_What you will do_
An exact copy of every entry is the answer here, with no pictures.

[Extracted data entries]
----

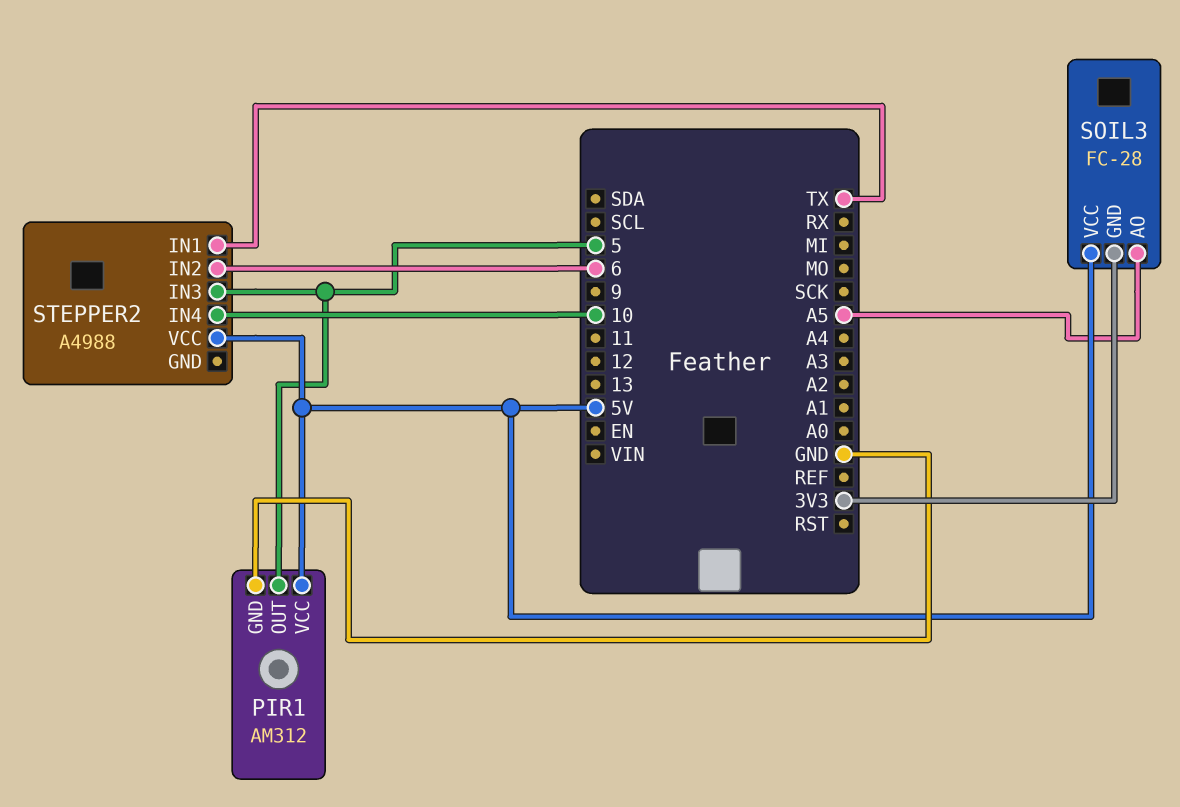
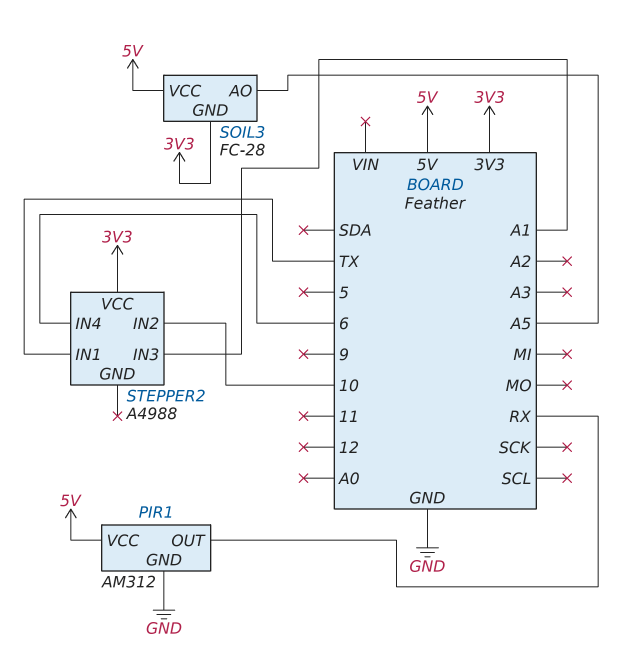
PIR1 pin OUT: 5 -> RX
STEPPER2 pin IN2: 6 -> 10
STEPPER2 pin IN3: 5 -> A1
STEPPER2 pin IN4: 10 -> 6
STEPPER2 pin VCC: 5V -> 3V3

----

_Reply to the task_
PIR1 pin OUT: 5 -> RX
STEPPER2 pin IN2: 6 -> 10
STEPPER2 pin IN3: 5 -> A1
STEPPER2 pin IN4: 10 -> 6
STEPPER2 pin VCC: 5V -> 3V3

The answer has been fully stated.